WORK ITEM: Read the records and gather each line that includes "domino".

Per-object count records:
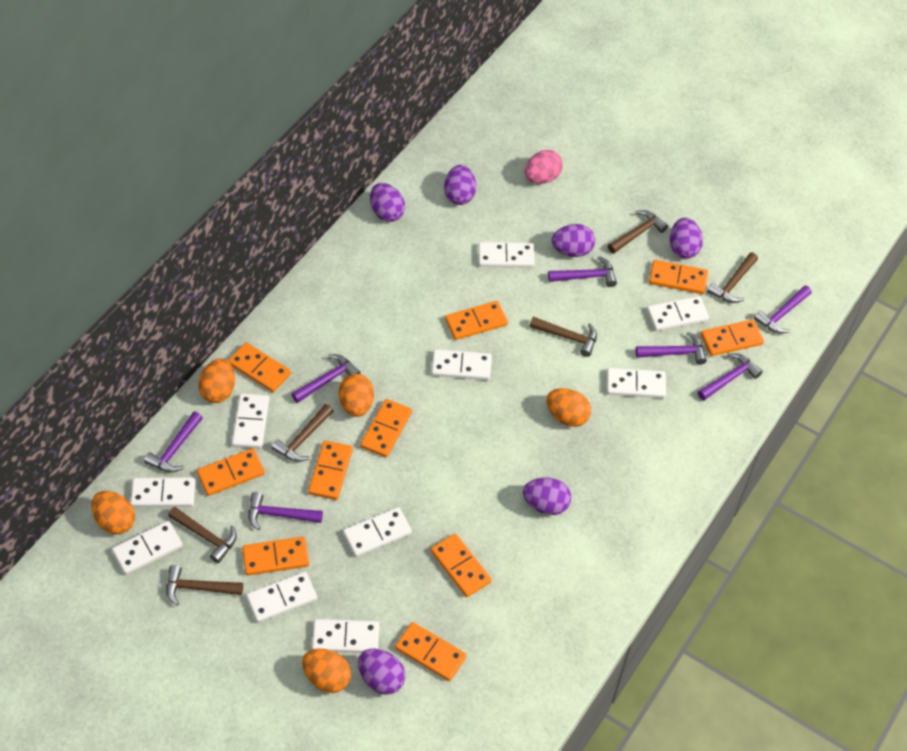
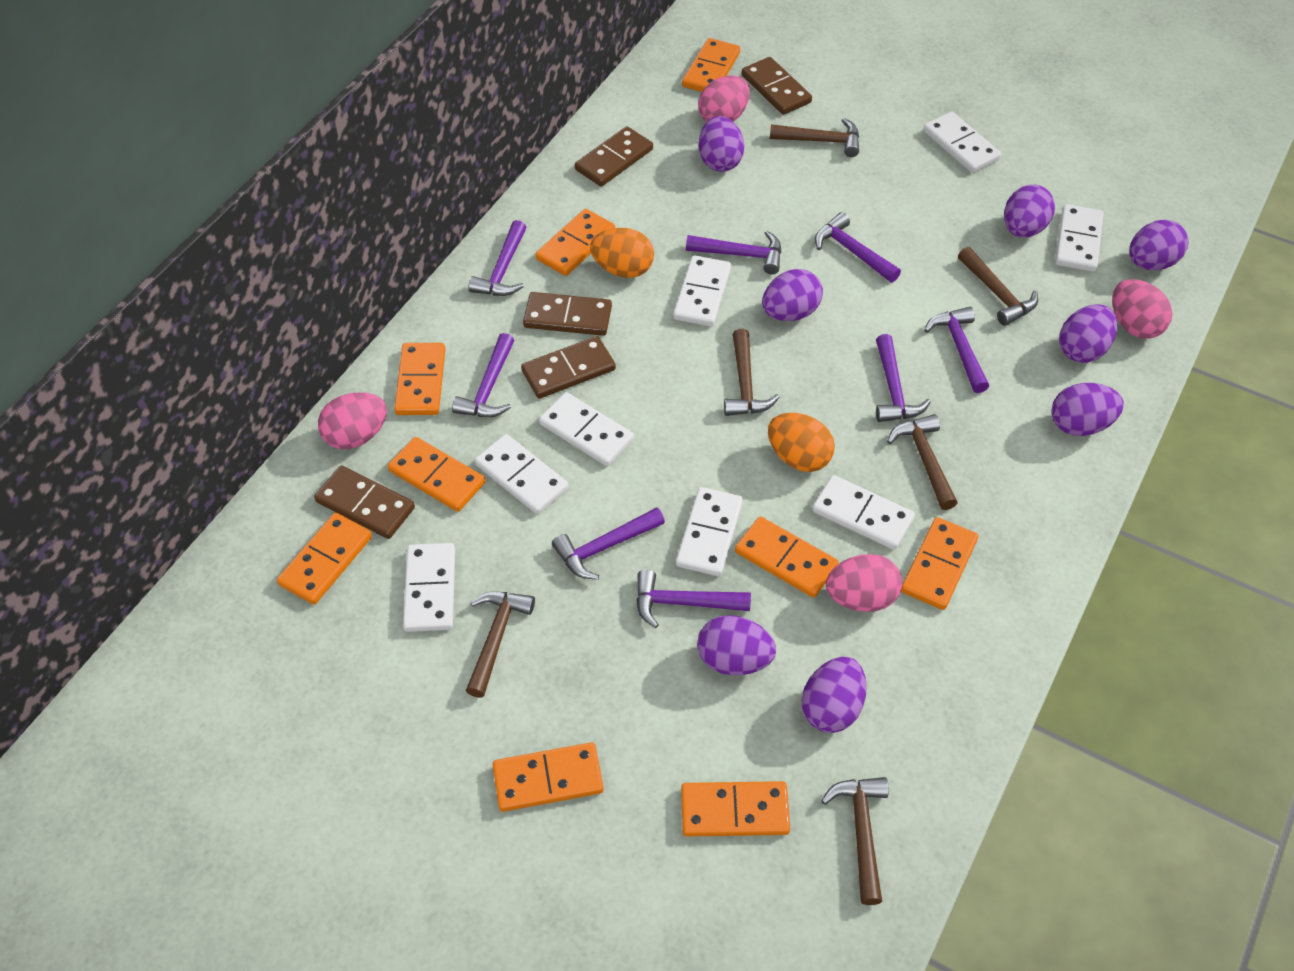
brown domino: 0 -> 5
orange domino: 10 -> 9
orange egg: 5 -> 2
pink egg: 1 -> 4
purple egg: 6 -> 8
purple hammer: 7 -> 8
white domino: 10 -> 8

SOLVED EXERCISE:
brown domino: 0 -> 5
orange domino: 10 -> 9
white domino: 10 -> 8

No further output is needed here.